Exercise
The output must be exactly the lines from the "This is a 0.25" line through the end of the listing below, with no picture included.

Records for the task
※ ※ ※

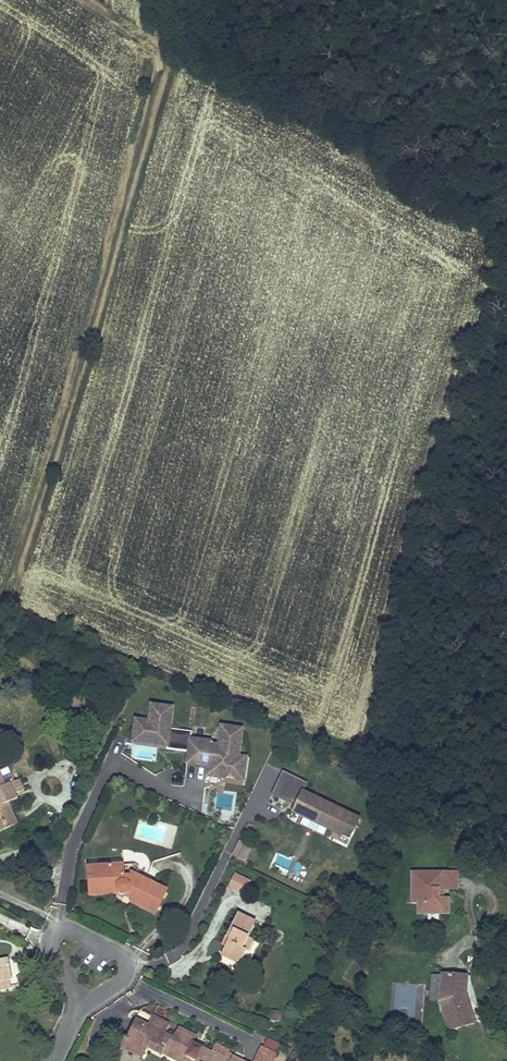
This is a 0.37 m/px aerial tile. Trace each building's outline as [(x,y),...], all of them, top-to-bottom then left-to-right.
[(191,739),(192,732),(169,729),(172,708),(151,705),(149,721),(135,720),(133,735),(150,738),(150,741),(158,742),(159,739),(168,740),(167,747),(166,749),(188,752),(189,752),(191,739)] [(243,781),(246,758),(238,756),(242,729),(221,727),(218,746),(211,745),(211,742),(191,739),(189,752),(188,752),(187,763),(208,766),(207,771),(225,773),(229,770),(231,773),(236,780),(243,781)] [(150,738),(133,735),(132,743),(167,747),(168,740),(159,739),(158,742),(150,741),(150,738)] [(0,771),(0,773),(5,786),(15,783),(9,768),(0,771)] [(271,794),(288,803),(291,797),(298,801),(296,806),(293,812),(303,817),(327,829),(349,839),(359,820),(341,811),(340,813),(339,816),(330,812),(332,809),(333,807),(303,793),(308,783),(282,771),(271,794)] [(17,824),(8,803),(6,798),(15,795),(19,793),(15,783),(5,786),(0,773),(0,831),(17,824)] [(20,781),(15,783),(19,793),(24,791),(20,781)] [(6,798),(8,803),(17,800),(15,795),(6,798)] [(291,797),(288,803),(296,806),(298,801),(291,797)] [(327,829),(303,817),(300,824),(324,836),(327,829)] [(251,847),(239,841),(233,855),(244,860),(251,847)] [(277,863),(290,868),(293,860),(280,856),(277,863)] [(167,890),(140,877),(131,872),(129,876),(124,877),(123,864),(88,867),(90,890),(116,889),(117,893),(119,896),(123,897),(127,895),(130,891),(135,894),(131,902),(155,914),(167,890)] [(134,864),(123,864),(124,877),(129,876),(131,872),(140,877),(138,866),(134,864)] [(438,914),(449,914),(449,898),(443,898),(439,898),(439,892),(443,892),(443,889),(443,873),(412,873),(412,892),(420,892),(420,903),(418,903),(418,914),(428,914),(428,911),(438,911),(438,914)] [(443,873),(443,889),(457,889),(457,873),(443,873)] [(250,882),(235,874),(229,887),(244,894),(250,882)] [(420,892),(412,892),(412,903),(418,903),(420,903),(420,892)] [(237,914),(227,937),(230,938),(226,947),(221,957),(240,966),(246,954),(242,952),(247,941),(255,923),(237,914)] [(242,952),(246,954),(251,942),(247,941),(242,952)] [(8,981),(12,981),(8,959),(0,961),(0,983),(8,981)] [(440,1000),(442,976),(432,975),(430,1000),(440,1000)] [(465,993),(467,976),(442,975),(442,976),(440,1000),(449,1030),(474,1022),(465,993)] [(0,983),(0,991),(9,989),(8,981),(0,983)] [(153,1017),(149,1026),(151,1027),(153,1022),(158,1025),(160,1020),(153,1017)] [(160,1020),(158,1025),(153,1022),(151,1027),(149,1026),(135,1019),(127,1037),(125,1036),(124,1038),(135,1044),(133,1048),(145,1053),(147,1048),(162,1054),(164,1052),(183,1060),(184,1060),(192,1043),(196,1036),(178,1028),(173,1038),(165,1034),(170,1025),(160,1020)] [(266,1036),(263,1044),(276,1050),(280,1043),(266,1036)] [(143,1058),(145,1053),(133,1048),(135,1044),(124,1038),(120,1047),(143,1058)] [(234,1057),(234,1056),(228,1053),(229,1050),(216,1044),(211,1053),(192,1043),(184,1060),(232,1060),(234,1057)] [(276,1054),(262,1047),(255,1060),(273,1060),(276,1054)] [(162,1054),(176,1060),(183,1060),(164,1052),(162,1054)]
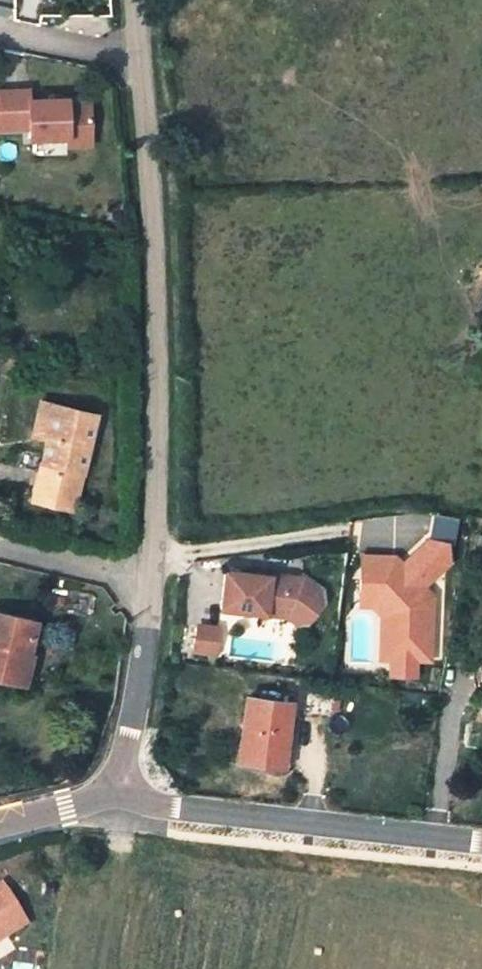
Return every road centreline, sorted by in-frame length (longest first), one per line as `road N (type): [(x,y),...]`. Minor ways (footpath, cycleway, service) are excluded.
road 1 (tertiary): [(115,794),(142,670),(152,574),(162,285),(138,60)]
road 2 (unclassified): [(481,841),(115,794)]
road 3 (residential): [(138,60),(0,31)]

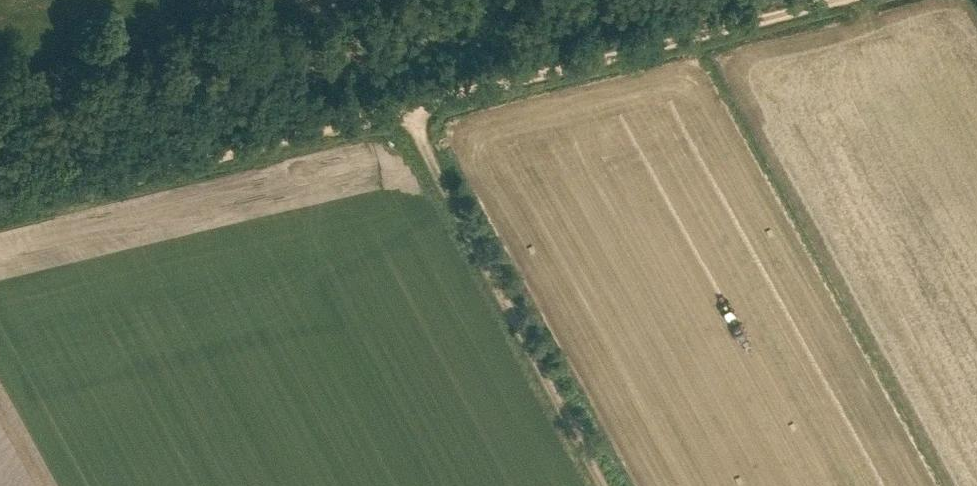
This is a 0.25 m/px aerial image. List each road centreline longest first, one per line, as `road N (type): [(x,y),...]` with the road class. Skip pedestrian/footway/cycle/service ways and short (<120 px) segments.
road 1 (track): [(405,107),(830,0)]
road 2 (track): [(405,107),(601,485)]
road 3 (track): [(0,213),(405,107)]

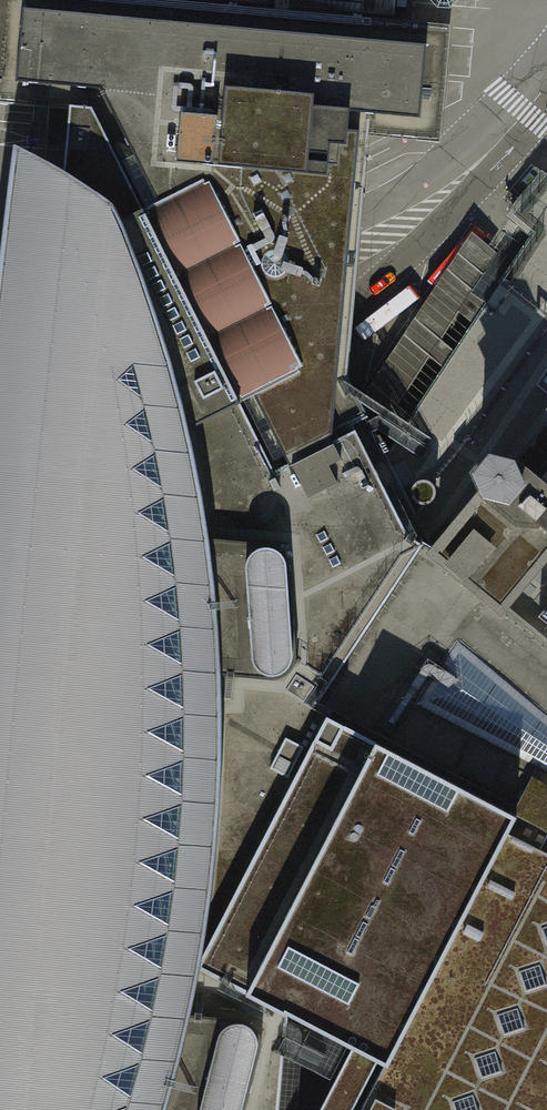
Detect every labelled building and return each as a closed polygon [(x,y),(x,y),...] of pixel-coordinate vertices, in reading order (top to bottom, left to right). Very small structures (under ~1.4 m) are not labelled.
[(69,109),(154,116),(177,162),(191,156),(200,172),(245,150),(252,163),(290,145),(294,152),(328,155),(329,144),(346,145),(347,133),(368,135),(439,141),(444,90),(450,26),(344,16),(291,12),(290,12),(272,10),(162,0),(161,0),(0,0),(0,103),(16,104),(69,109)] [(272,10),(290,12),(291,12),(292,0),(273,0),(272,10)] [(198,961),(326,714),(430,556),(387,454),(376,434),(359,400),(346,375),(354,297),(361,215),(368,135),(347,133),(346,145),(329,144),(328,155),(294,152),(290,145),(252,163),(245,150),(200,172),(191,156),(177,162),(154,116),(69,109),(63,168),(13,143),(0,256),(0,1109),(172,1109),(198,961)] [(511,214),(533,233),(499,285),(486,304),(456,350),(443,369),(412,416),(400,434),(387,454),(430,556),(481,495),(485,490),(477,472),(490,457),(509,461),(514,456),(546,416),(546,178),(544,175),(523,200),(511,214)] [(471,231),(359,400),(376,434),(385,421),(400,434),(412,416),(397,402),(428,356),(443,369),(456,350),(440,337),(471,291),(486,304),(499,285),(483,272),(496,252),(471,231)] [(546,559),(546,416),(514,456),(509,461),(490,457),(477,472),(485,490),(481,495),(430,556),(500,616),(509,605),(546,559)] [(430,556),(326,714),(512,812),(503,830),(386,1058),(359,1109),(546,1109),(546,559),(509,605),(500,616),(430,556)] [(326,714),(198,961),(326,1028),(354,1042),(378,1055),(386,1058),(503,830),(512,812),(326,714)] [(285,1033),(315,1049),(326,1028),(198,961),(172,1109),(278,1109),(285,1033)] [(317,1109),(349,1109),(378,1055),(354,1042),(317,1109)]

※ ※ ※

Answer box
This is a 0.25 m/px aerial image. List each road centreline longest first, one per line, as `road N (type): [(x,y),...]` with the road class. Skip pedestrian/footway/cycle/service ways and short (<120 px) segments.
road 1 (track): [(405,107),(830,0)]
road 2 (track): [(405,107),(601,485)]
road 3 (track): [(0,213),(405,107)]

Detect every labelled building and return each as a closed polygon [(x,y),(x,y),...] of pixel-coordinate vertices, in reading order (top to bottom, left to right). Very small structures (under ~1.4 m) are not labelled.
[(69,109),(154,116),(177,162),(191,156),(200,172),(245,150),(252,163),(290,145),(294,152),(328,155),(329,144),(346,145),(347,133),(368,135),(439,141),(444,90),(450,26),(344,16),(291,12),(290,12),(272,10),(162,0),(161,0),(0,0),(0,103),(16,104),(69,109)] [(272,10),(290,12),(291,12),(292,0),(273,0),(272,10)] [(198,961),(326,714),(430,556),(387,454),(376,434),(359,400),(346,375),(354,297),(361,215),(368,135),(347,133),(346,145),(329,144),(328,155),(294,152),(290,145),(252,163),(245,150),(200,172),(191,156),(177,162),(154,116),(69,109),(63,168),(13,143),(0,256),(0,1109),(172,1109),(198,961)] [(511,214),(533,233),(499,285),(486,304),(456,350),(443,369),(412,416),(400,434),(387,454),(430,556),(481,495),(485,490),(477,472),(490,457),(509,461),(514,456),(546,416),(546,178),(544,175),(523,200),(511,214)] [(471,231),(359,400),(376,434),(385,421),(400,434),(412,416),(397,402),(428,356),(443,369),(456,350),(440,337),(471,291),(486,304),(499,285),(483,272),(496,252),(471,231)] [(546,559),(546,416),(514,456),(509,461),(490,457),(477,472),(485,490),(481,495),(430,556),(500,616),(509,605),(546,559)] [(430,556),(326,714),(512,812),(503,830),(386,1058),(359,1109),(546,1109),(546,559),(509,605),(500,616),(430,556)] [(326,714),(198,961),(326,1028),(354,1042),(378,1055),(386,1058),(503,830),(512,812),(326,714)] [(285,1033),(315,1049),(326,1028),(198,961),(172,1109),(278,1109),(285,1033)] [(317,1109),(349,1109),(378,1055),(354,1042),(317,1109)]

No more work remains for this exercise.